* [Exercise]
Your copy should match the listing below word for word, with no images in it.

Segment Start: The records

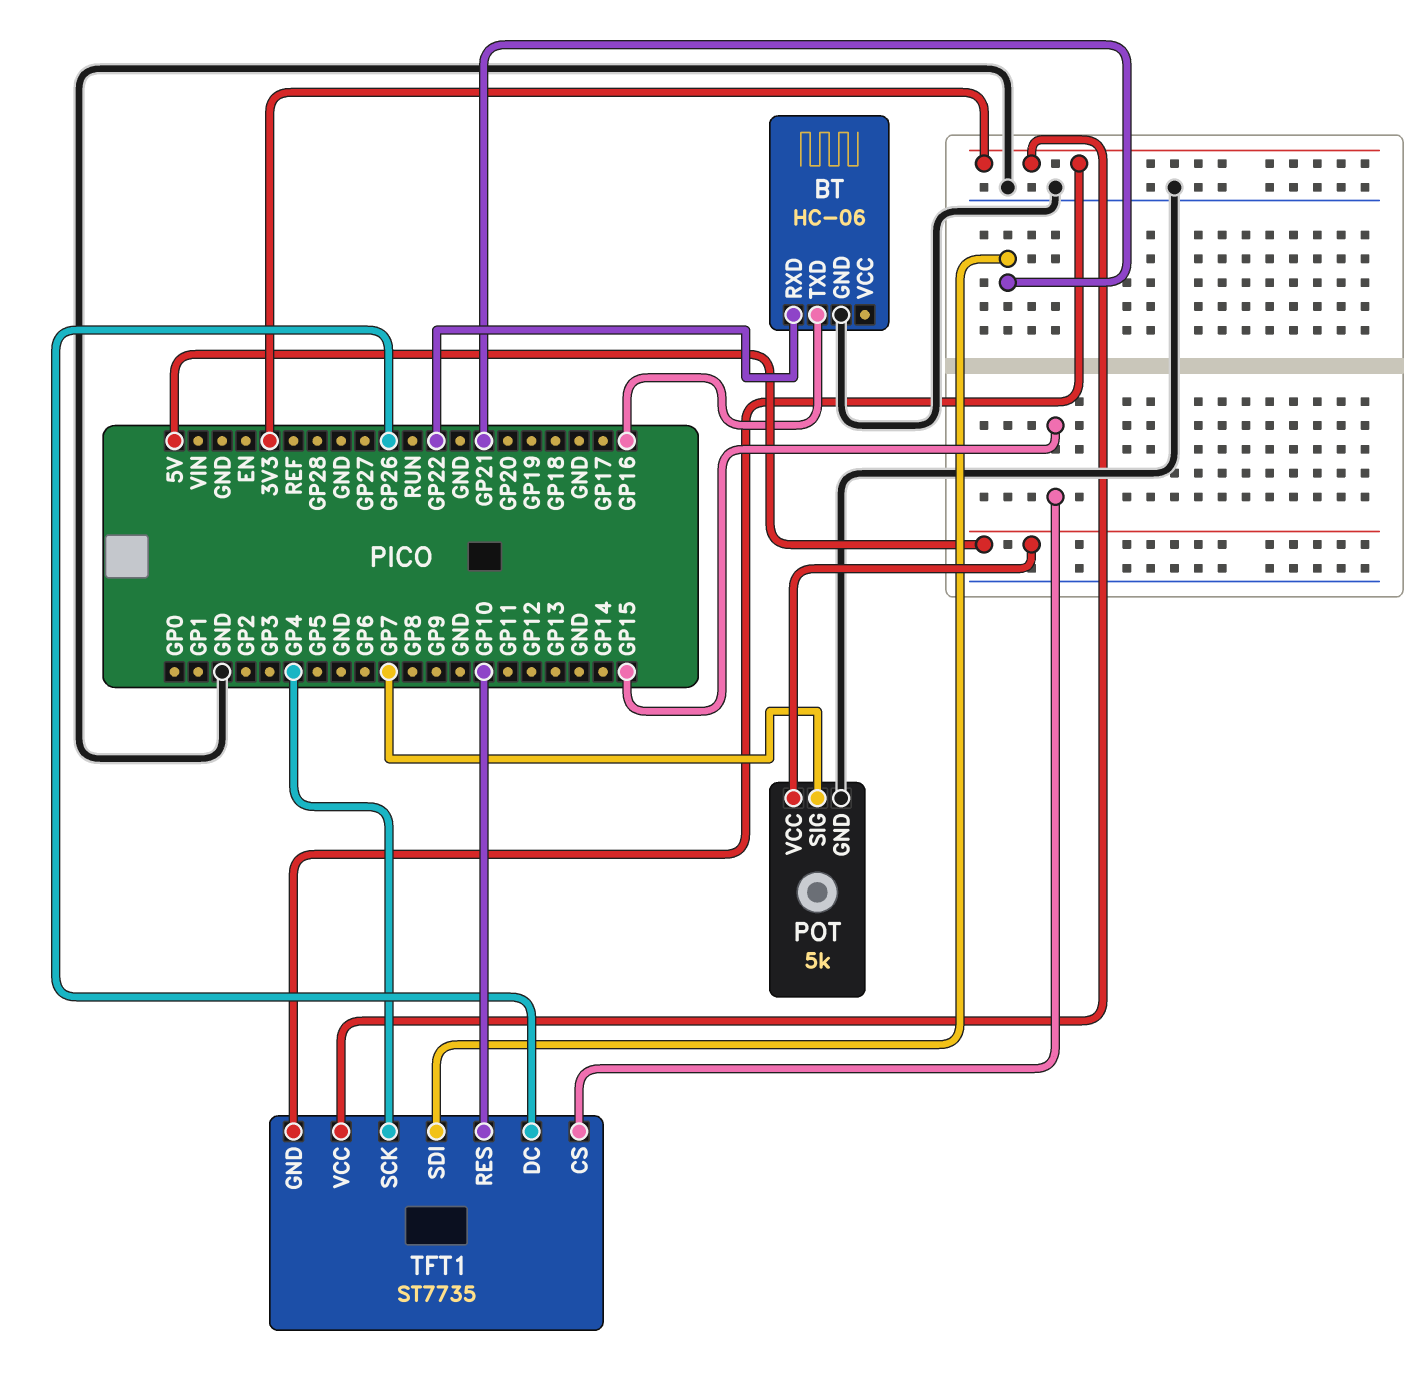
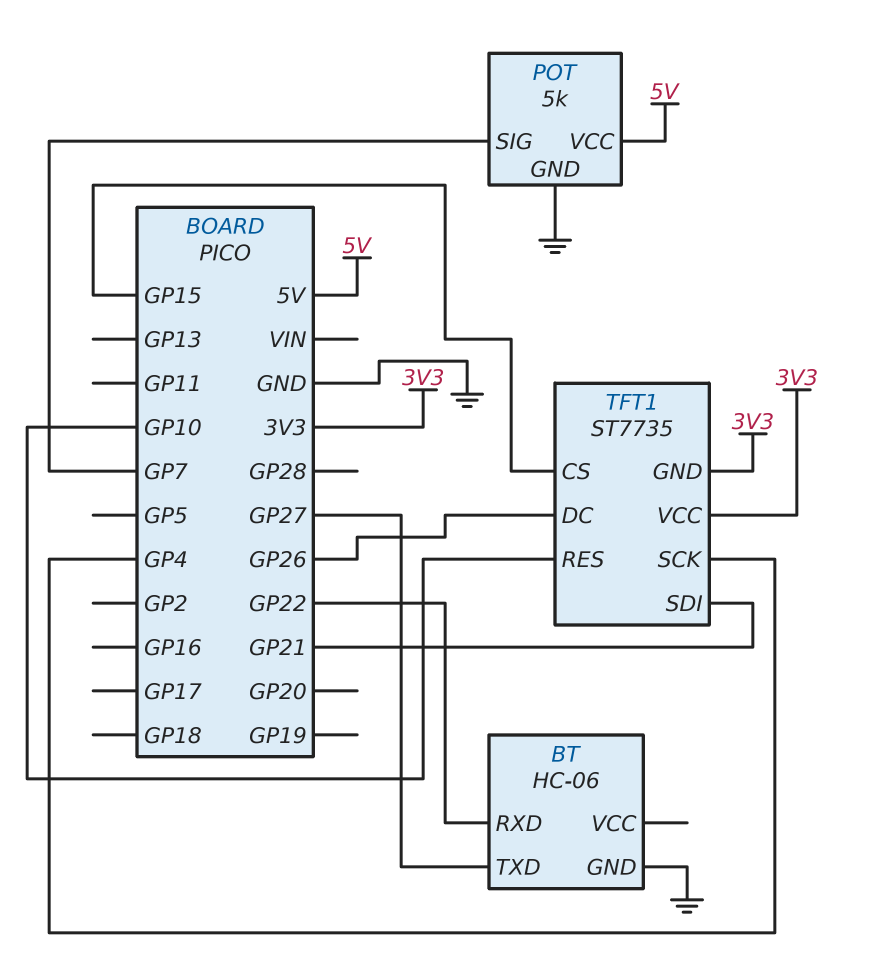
BT pin TXD: GP16 -> GP27

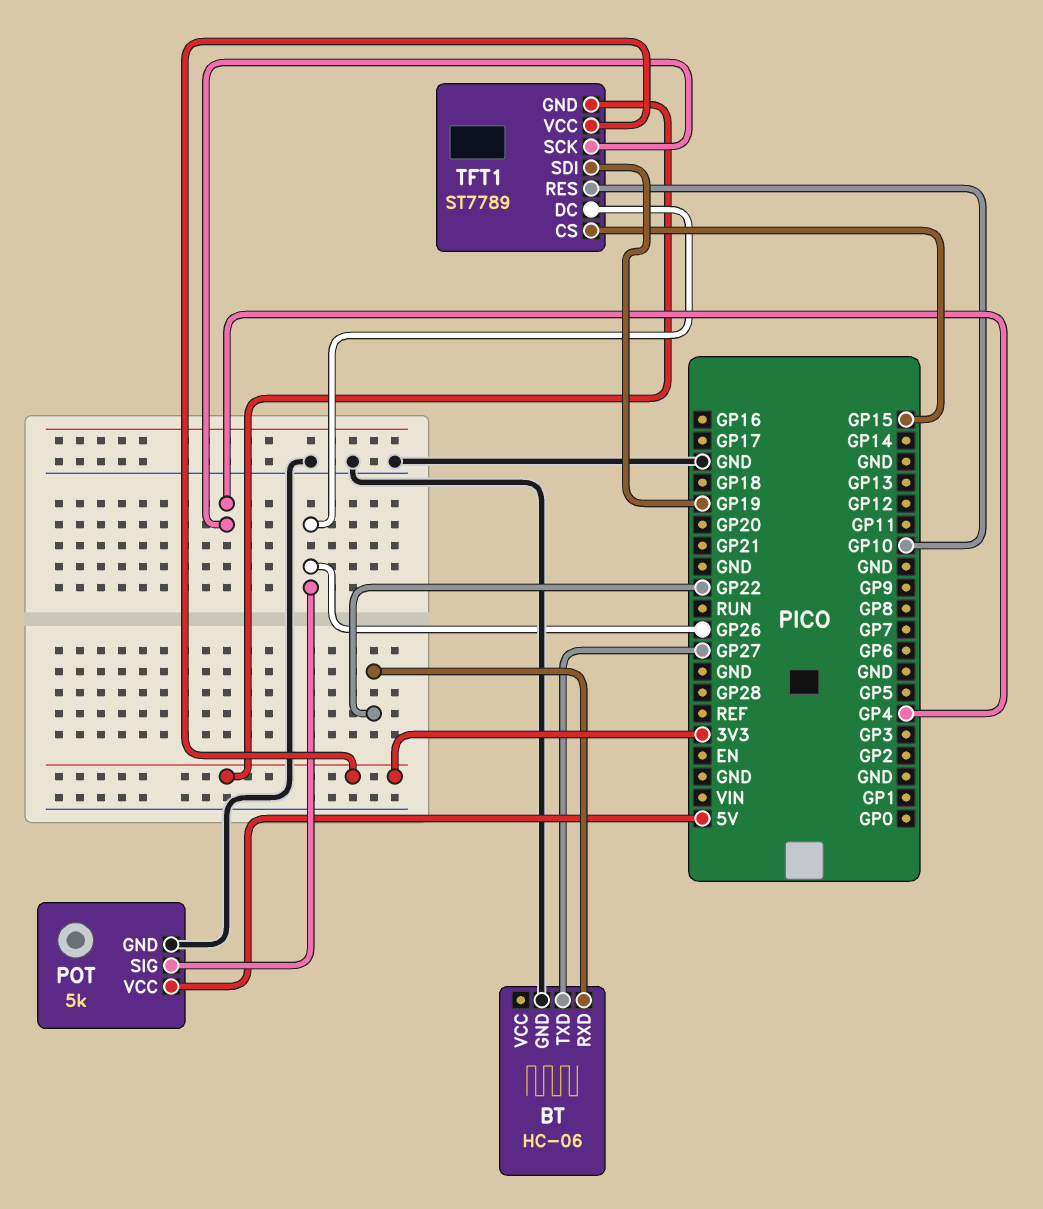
POT pin SIG: GP7 -> GP26
TFT1: ST7735 -> ST7789
TFT1 pin SDI: GP21 -> GP19

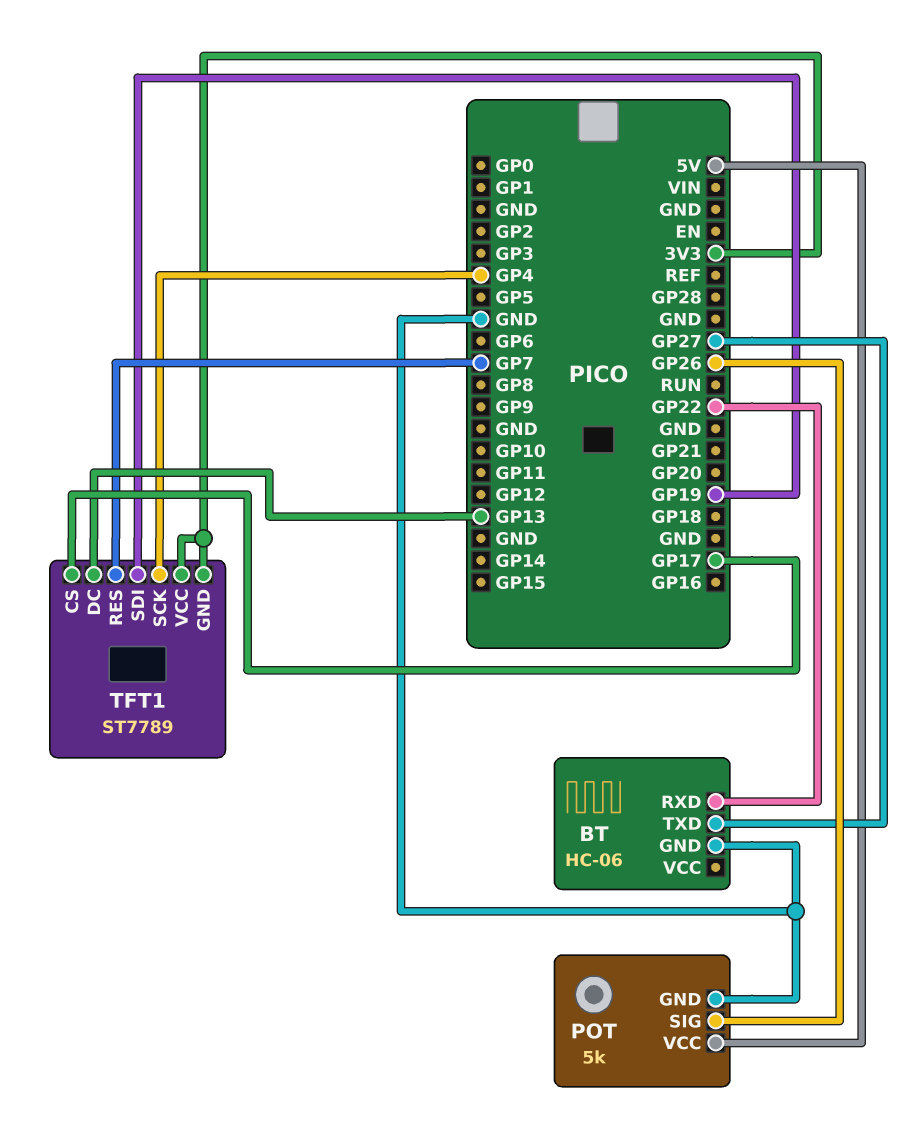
TFT1 pin CS: GP15 -> GP17
TFT1 pin DC: GP26 -> GP13
TFT1 pin RES: GP10 -> GP7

Segment End: The records

* [Worked solution]
BT pin TXD: GP16 -> GP27

POT pin SIG: GP7 -> GP26
TFT1: ST7735 -> ST7789
TFT1 pin SDI: GP21 -> GP19

TFT1 pin CS: GP15 -> GP17
TFT1 pin DC: GP26 -> GP13
TFT1 pin RES: GP10 -> GP7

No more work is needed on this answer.